(Activity): Output the entries as they appear, skipping images.

(Record set):
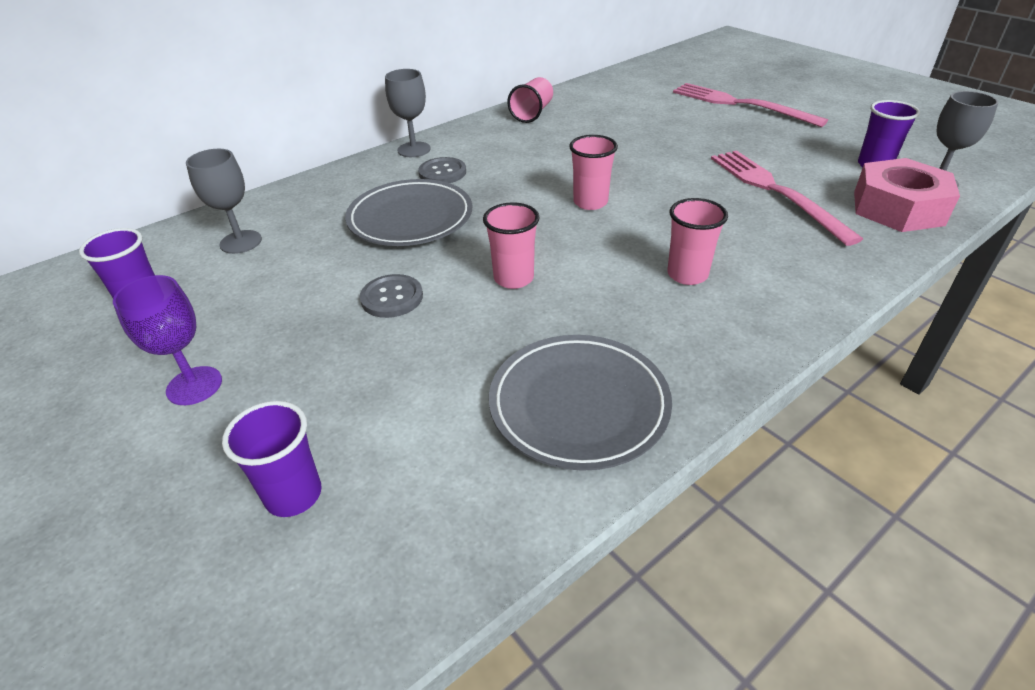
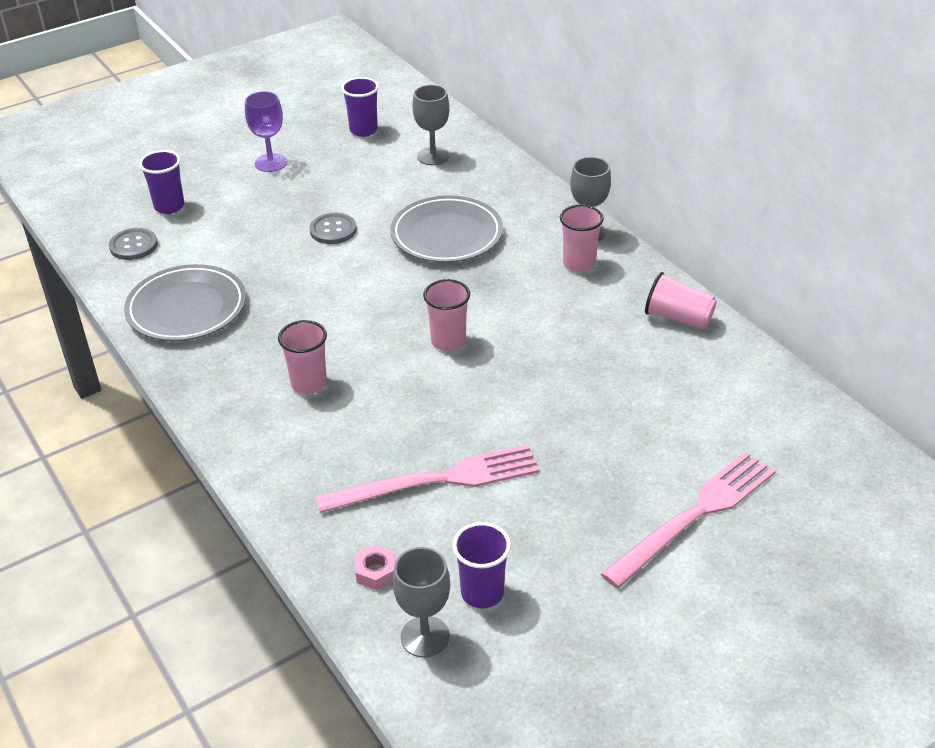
camera: 95 degrees right, 0 degrees up
grey button [418,157,466,183] -> grey button moved to [109,228,158,260]
pink cup [483,202,540,289] -> pink cup moved to [560,204,604,272]
pink nut [854,158,960,232] -> pink nut [355,545,395,590], size x0.42

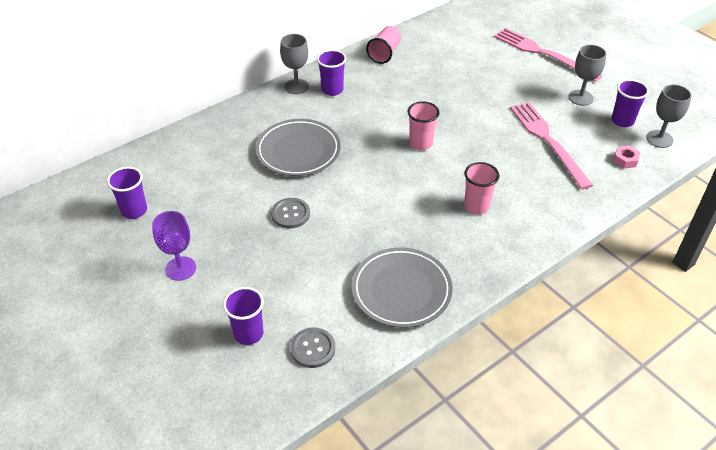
camera: 95 degrees left, 5 degrees up
grey goblet [412,85,450,165] -> grey goblet moved to [569,45,606,106]
pink cup [560,204,604,272] -> purple cup [317,50,346,96]

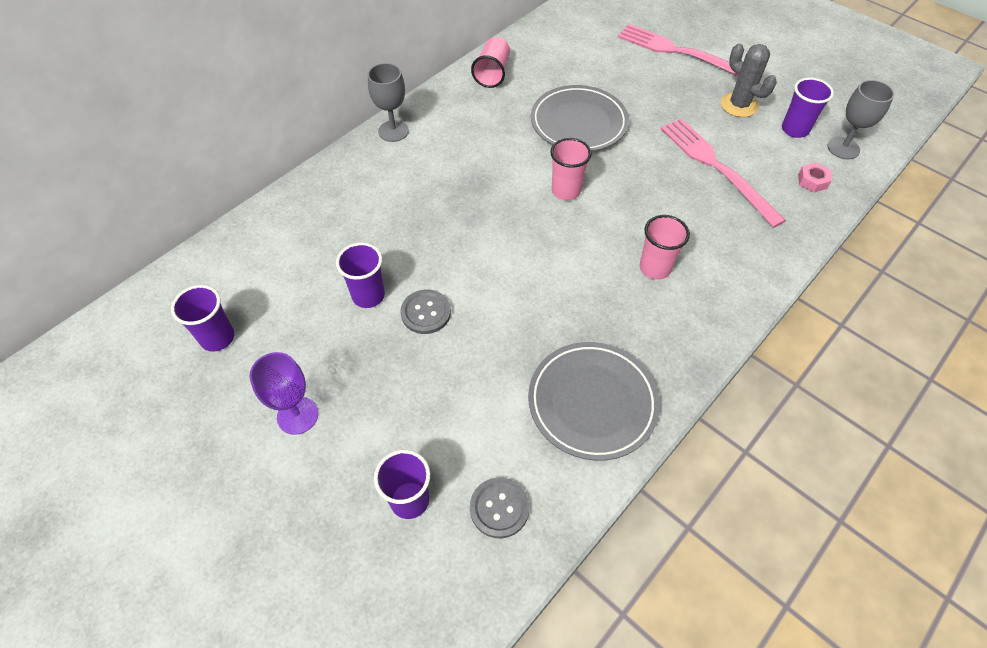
camera: 10 degrees left, 10 degrees up
grey plate [255,119,341,176] -> grey plate moved to [531,85,629,151]
purple cup [317,50,346,96] -> purple cup moved to [336,242,385,308]
grey goblet [569,45,606,106] -> grey cactus [721,43,777,117]

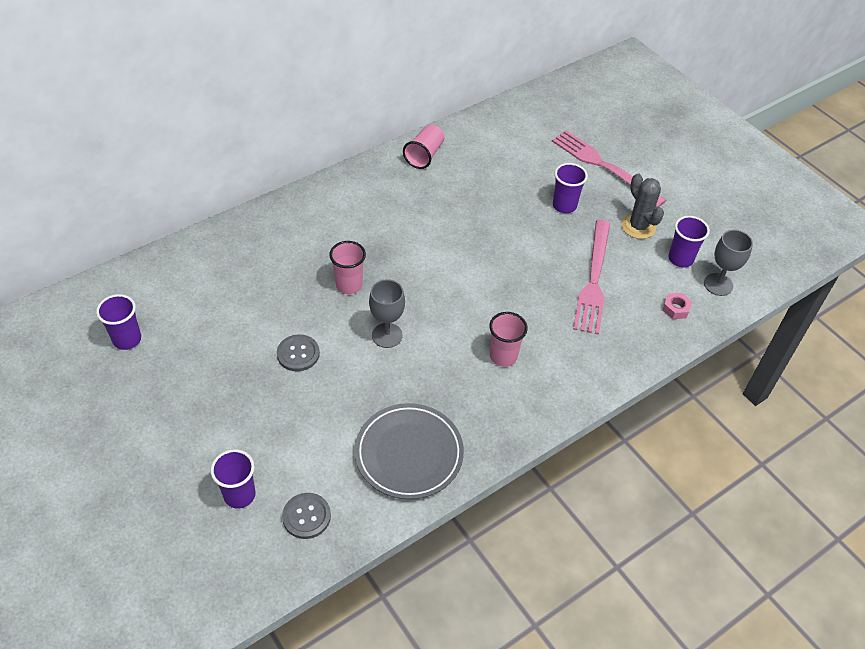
camera: 10 degrees right, 5 degrees down
purple goblet [249,352,318,435] -> none
purple cup [336,242,385,308] -> purple cup moved to [553,163,588,213]
grey goblet [368,63,409,142] -> grey goblet moved to [369,279,405,348]
grey plate [531,85,629,151] -> none
pink cup [550,138,592,200] -> pink cup moved to [329,241,366,294]
pink fork [661,118,786,228] -> pink fork turned 150 degrees counterclockwise [573,220,610,335]

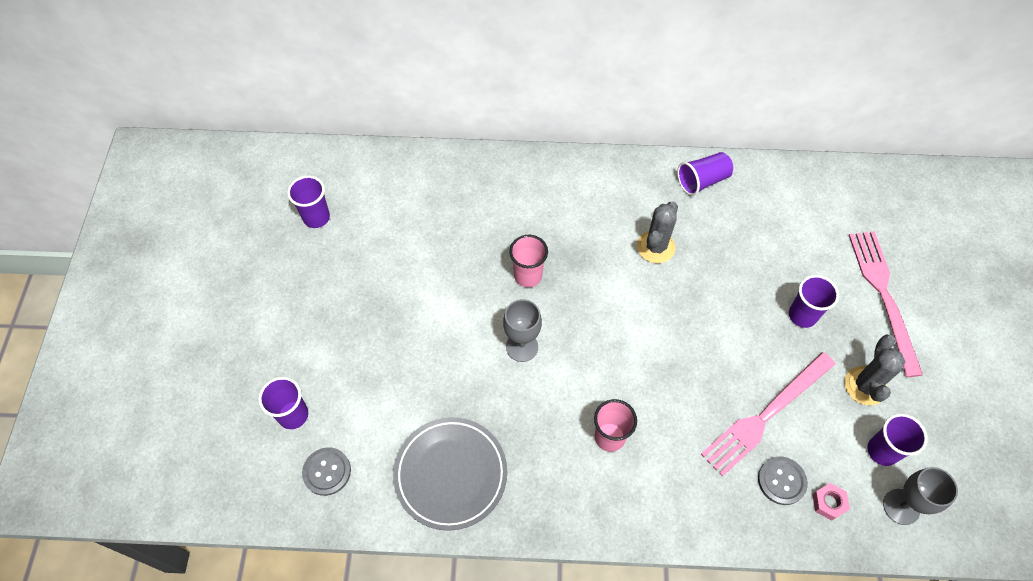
camera: 40 degrees right, 10 degrees up
grey button [277,334,320,371] -> grey button moved to [758,456,808,505]
pink cup [403,124,445,169] -> purple cup [677,152,733,196]
none -> grey cactus [637,201,678,263]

(Answer to this problem):
camera: 95 degrees right, 0 degrees up
grey button [418,157,466,183] -> grey button moved to [109,228,158,260]
pink cup [483,202,540,289] -> pink cup moved to [560,204,604,272]
pink nut [854,158,960,232] -> pink nut [355,545,395,590], size x0.42

camera: 95 degrees left, 5 degrees up
grey goblet [412,85,450,165] -> grey goblet moved to [569,45,606,106]
pink cup [560,204,604,272] -> purple cup [317,50,346,96]

camera: 10 degrees left, 10 degrees up
grey plate [255,119,341,176] -> grey plate moved to [531,85,629,151]
purple cup [317,50,346,96] -> purple cup moved to [336,242,385,308]
grey goblet [569,45,606,106] -> grey cactus [721,43,777,117]

camera: 10 degrees right, 5 degrees down
purple goblet [249,352,318,435] -> none
purple cup [336,242,385,308] -> purple cup moved to [553,163,588,213]
grey goblet [368,63,409,142] -> grey goblet moved to [369,279,405,348]
grey plate [531,85,629,151] -> none
pink cup [550,138,592,200] -> pink cup moved to [329,241,366,294]
pink fork [661,118,786,228] -> pink fork turned 150 degrees counterclockwise [573,220,610,335]

camera: 40 degrees right, 10 degrees up
grey button [277,334,320,371] -> grey button moved to [758,456,808,505]
pink cup [403,124,445,169] -> purple cup [677,152,733,196]
none -> grey cactus [637,201,678,263]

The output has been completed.